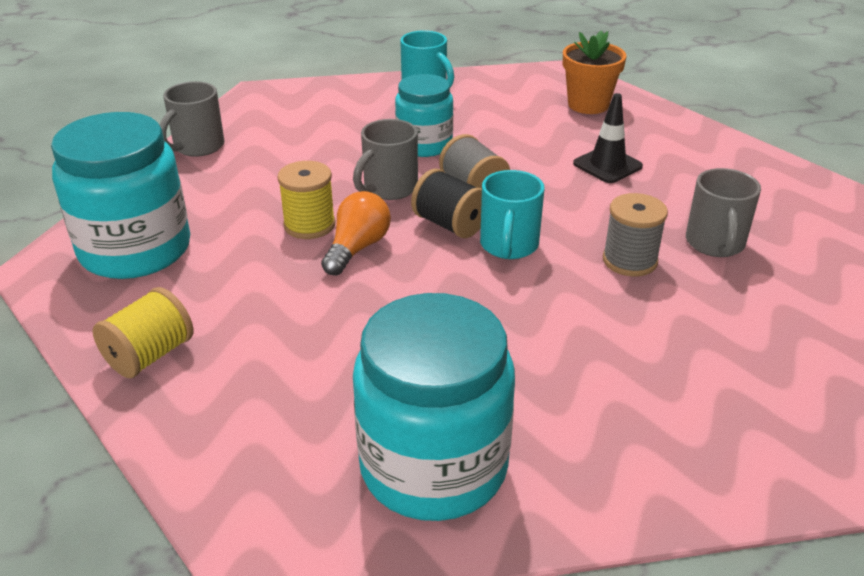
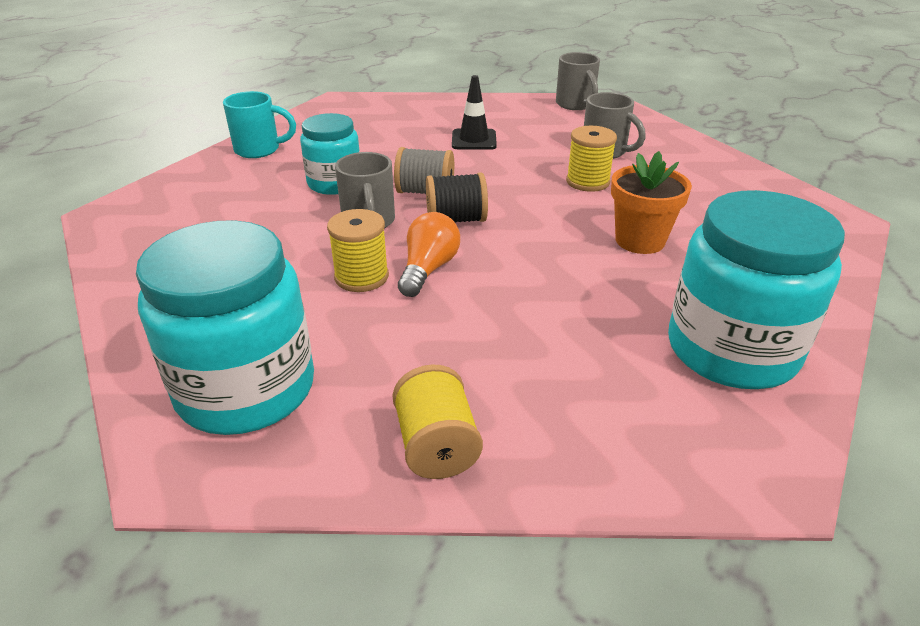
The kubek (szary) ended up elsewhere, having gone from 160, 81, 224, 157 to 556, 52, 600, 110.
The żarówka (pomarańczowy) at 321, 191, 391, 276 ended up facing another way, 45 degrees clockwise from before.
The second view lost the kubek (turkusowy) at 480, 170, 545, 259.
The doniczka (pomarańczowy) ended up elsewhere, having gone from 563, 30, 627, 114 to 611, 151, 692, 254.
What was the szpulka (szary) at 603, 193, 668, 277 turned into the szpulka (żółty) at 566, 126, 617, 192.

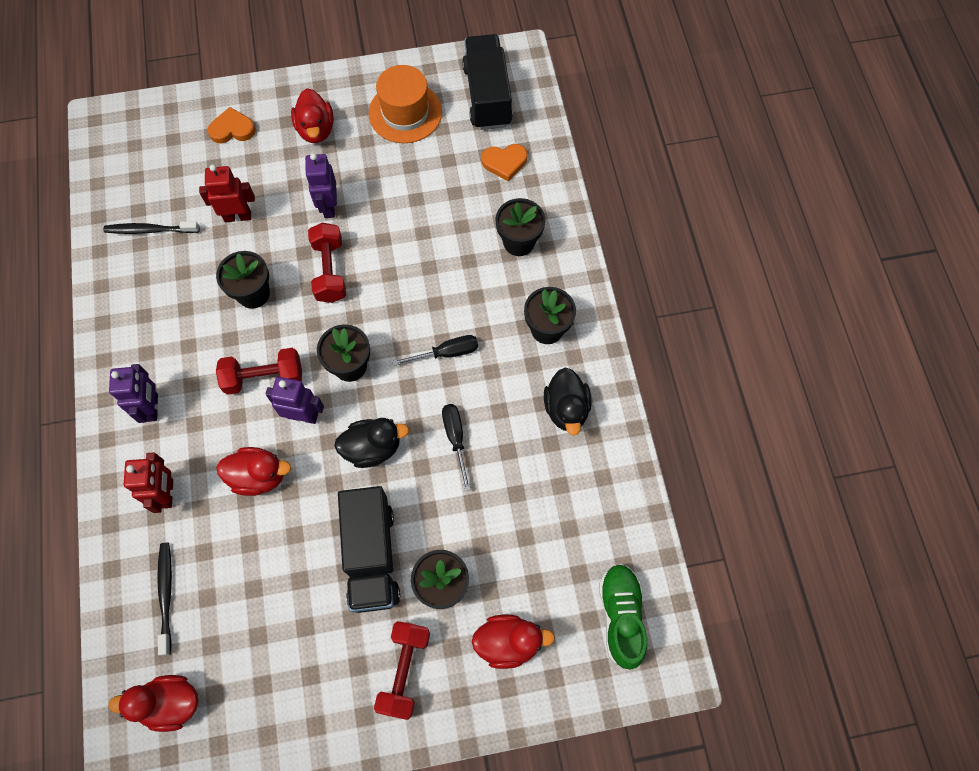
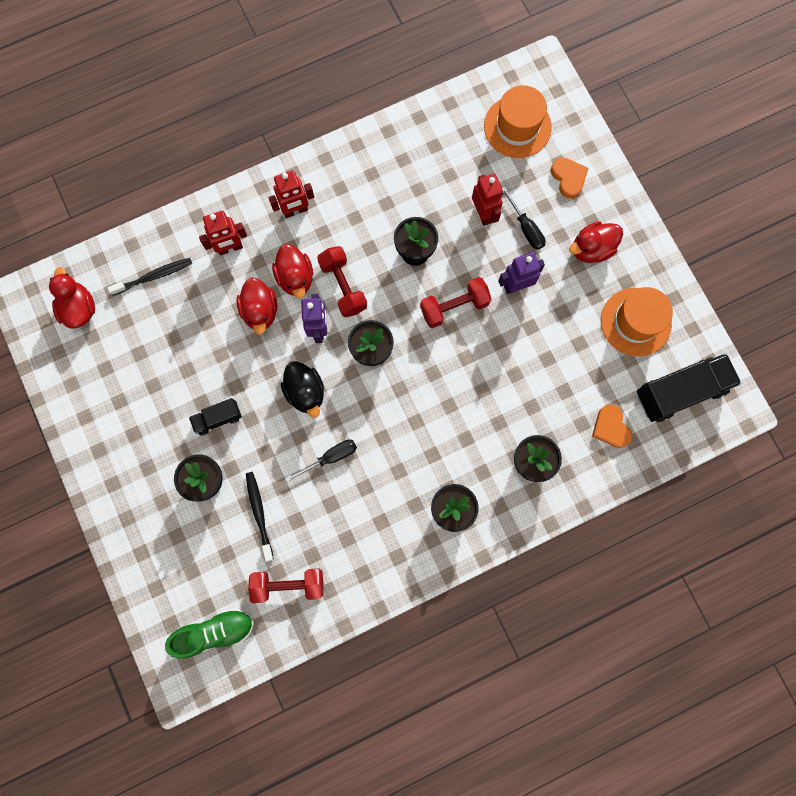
The szczoteczka do zębów (czarny) ended up elsewhere, having gone from 103, 221, 200, 234 to 246, 472, 274, 562.
What was the robot (fioletowy) at 109, 364, 158, 423 turned into the robot (czerwony) at 269, 170, 314, 218.
The size of the ciężarówka (czarny) at 338, 486, 400, 613 changed by a factor of 0.52.
The hantel (czerwony) ended up elsewhere, having gone from 374, 621, 430, 720 to 248, 568, 323, 603.
The śrubokręt (czarny) ended up elsewhere, having gone from 392, 335, 478, 366 to 502, 187, 546, 250.
The kaczka (czerwony) ended up elsewhere, having gone from 472, 614, 555, 669 to 272, 244, 313, 299.
The second view lost the kaczka (czarny) at 544, 368, 591, 436.
The second view gained the kapelusz (pomarańczowy) at 484, 85, 552, 158.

****

▸ **Work instructions**
With the pictures excluded, transcribe word for word only the lines from the one containing "The second view lost the kubek" through the last line of the records.

▸ **Reply to the task**
The second view lost the kubek (turkusowy) at 480, 170, 545, 259.
The doniczka (pomarańczowy) ended up elsewhere, having gone from 563, 30, 627, 114 to 611, 151, 692, 254.
What was the szpulka (szary) at 603, 193, 668, 277 turned into the szpulka (żółty) at 566, 126, 617, 192.

The szczoteczka do zębów (czarny) ended up elsewhere, having gone from 103, 221, 200, 234 to 246, 472, 274, 562.
What was the robot (fioletowy) at 109, 364, 158, 423 turned into the robot (czerwony) at 269, 170, 314, 218.
The size of the ciężarówka (czarny) at 338, 486, 400, 613 changed by a factor of 0.52.
The hantel (czerwony) ended up elsewhere, having gone from 374, 621, 430, 720 to 248, 568, 323, 603.
The śrubokręt (czarny) ended up elsewhere, having gone from 392, 335, 478, 366 to 502, 187, 546, 250.
The kaczka (czerwony) ended up elsewhere, having gone from 472, 614, 555, 669 to 272, 244, 313, 299.
The second view lost the kaczka (czarny) at 544, 368, 591, 436.
The second view gained the kapelusz (pomarańczowy) at 484, 85, 552, 158.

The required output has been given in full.